(Materials provided Opens)
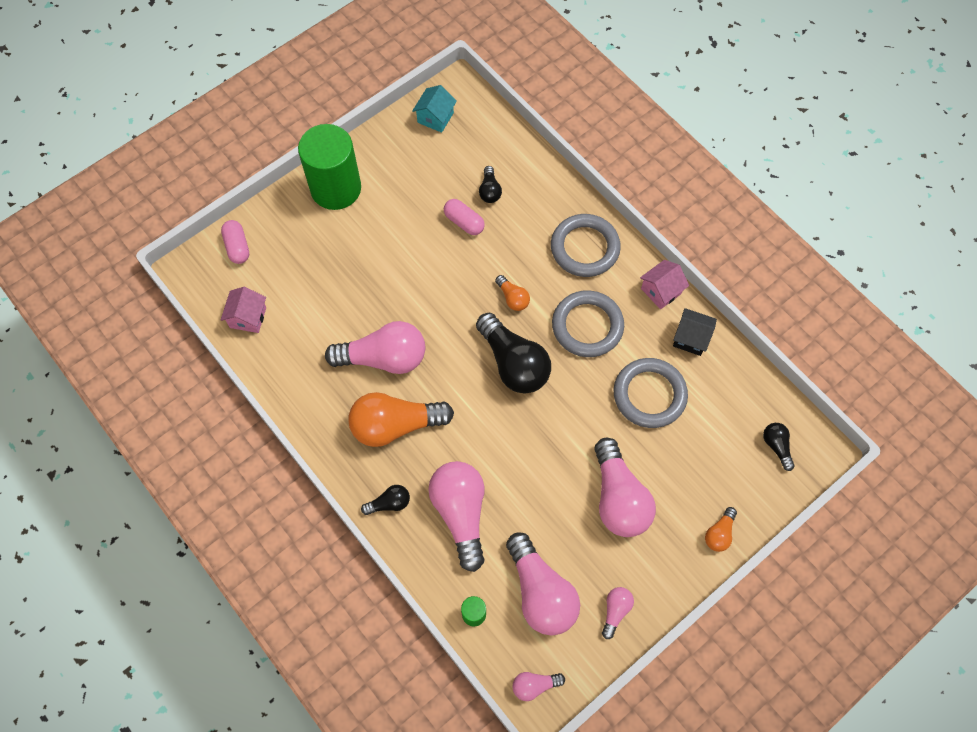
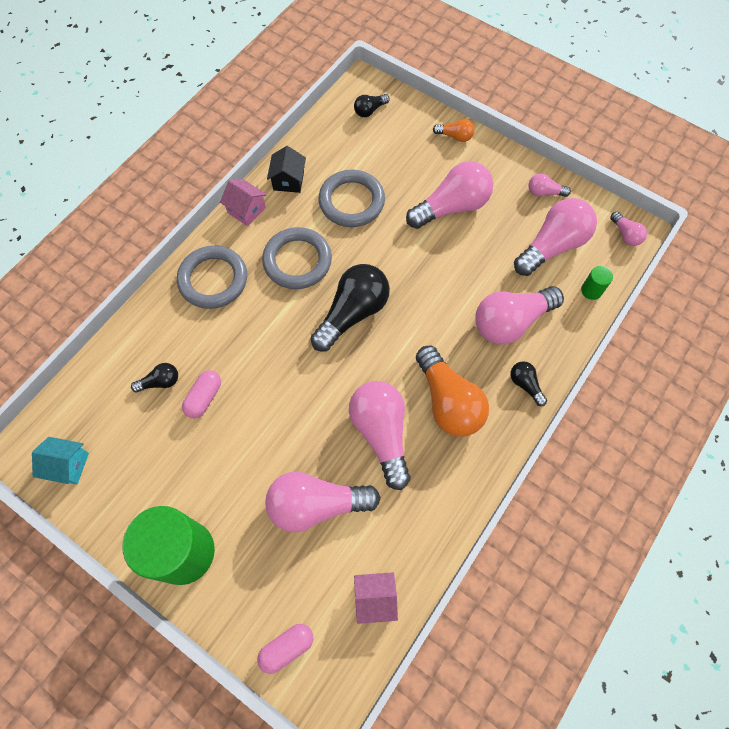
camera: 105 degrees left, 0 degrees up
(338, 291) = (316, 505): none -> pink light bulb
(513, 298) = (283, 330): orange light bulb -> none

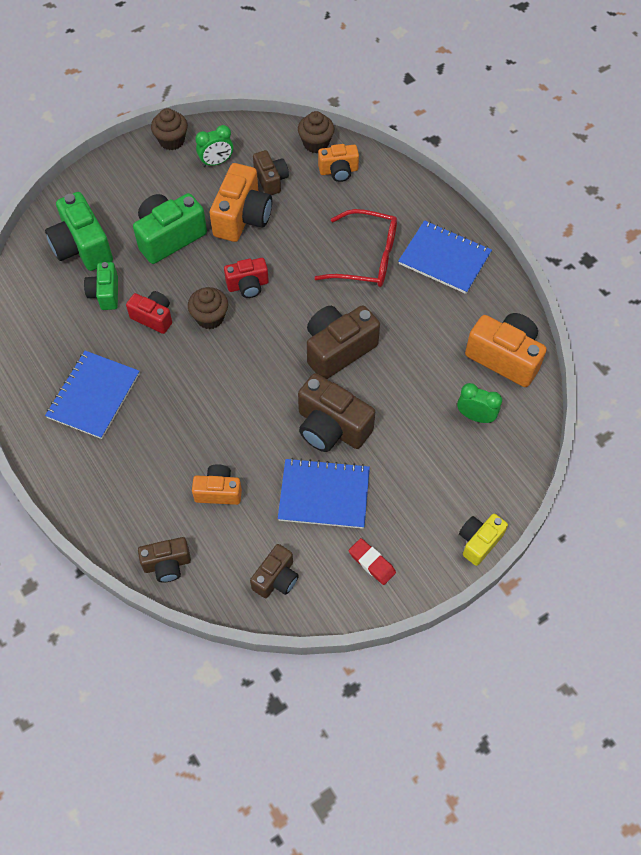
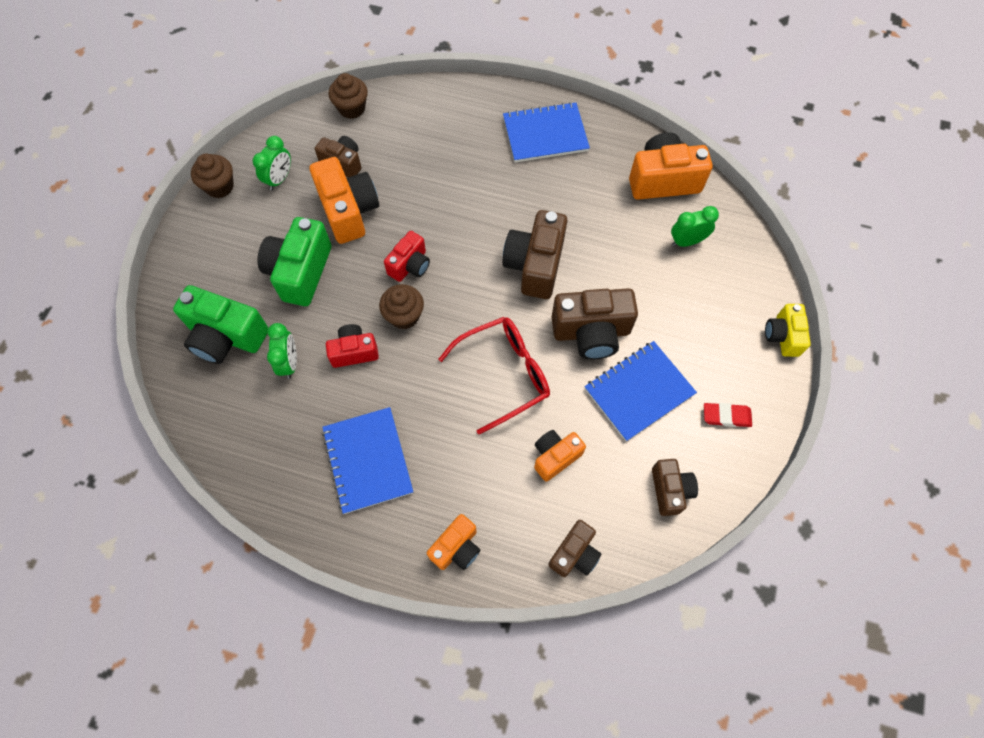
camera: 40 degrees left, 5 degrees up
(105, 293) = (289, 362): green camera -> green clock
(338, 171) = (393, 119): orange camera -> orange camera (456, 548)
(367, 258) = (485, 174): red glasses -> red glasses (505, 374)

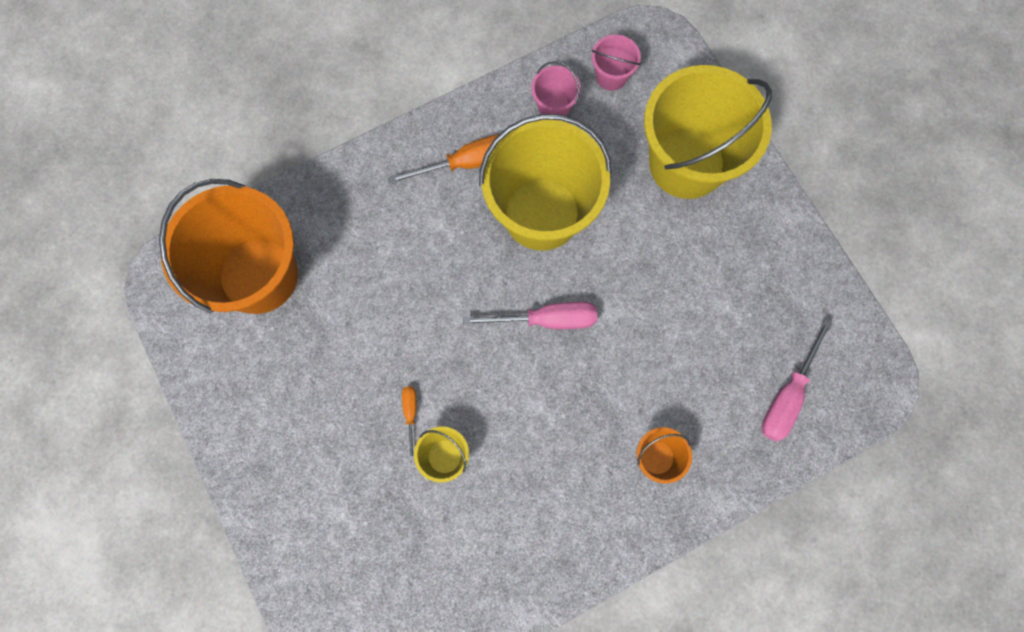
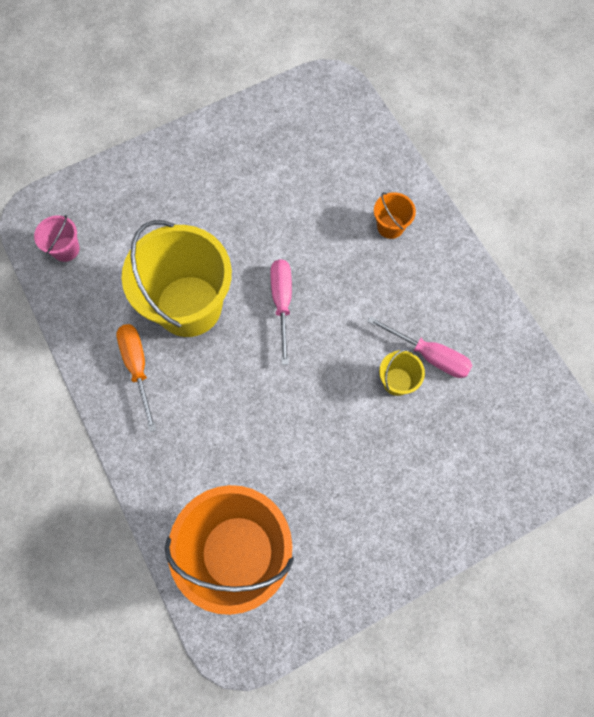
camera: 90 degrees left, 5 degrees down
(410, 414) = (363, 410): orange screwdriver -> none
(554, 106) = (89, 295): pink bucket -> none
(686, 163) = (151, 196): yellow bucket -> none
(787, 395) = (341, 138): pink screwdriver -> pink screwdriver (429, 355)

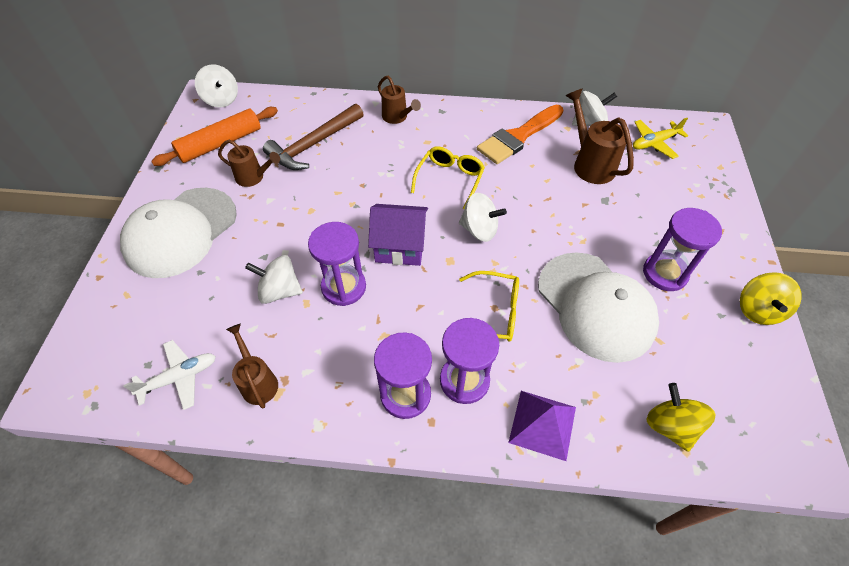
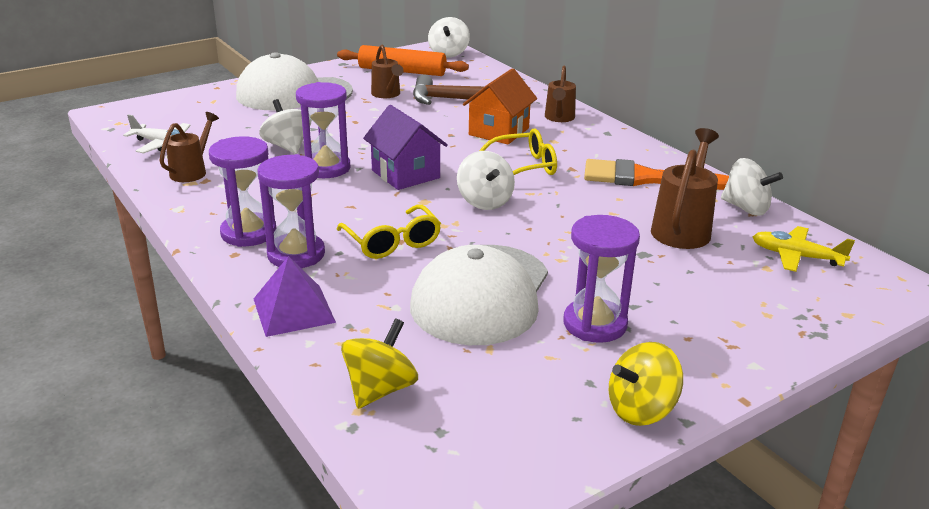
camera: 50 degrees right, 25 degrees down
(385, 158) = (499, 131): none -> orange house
(Materials provided Closes)
*Assignment*: Could you please write out exactly the lines from the start of the entries above through the line that holds "camera: 50 degrees right, 25 degrees down", both included, with no pictures?

*Answer to the exercise*:
camera: 105 degrees left, 0 degrees up
(338, 291) = (316, 505): none -> pink light bulb
(513, 298) = (283, 330): orange light bulb -> none

camera: 40 degrees left, 5 degrees up
(105, 293) = (289, 362): green camera -> green clock
(338, 171) = (393, 119): orange camera -> orange camera (456, 548)
(367, 258) = (485, 174): red glasses -> red glasses (505, 374)

camera: 90 degrees left, 5 degrees down
(410, 414) = (363, 410): orange screwdriver -> none
(554, 106) = (89, 295): pink bucket -> none
(686, 163) = (151, 196): yellow bucket -> none
(787, 395) = (341, 138): pink screwdriver -> pink screwdriver (429, 355)

camera: 50 degrees right, 25 degrees down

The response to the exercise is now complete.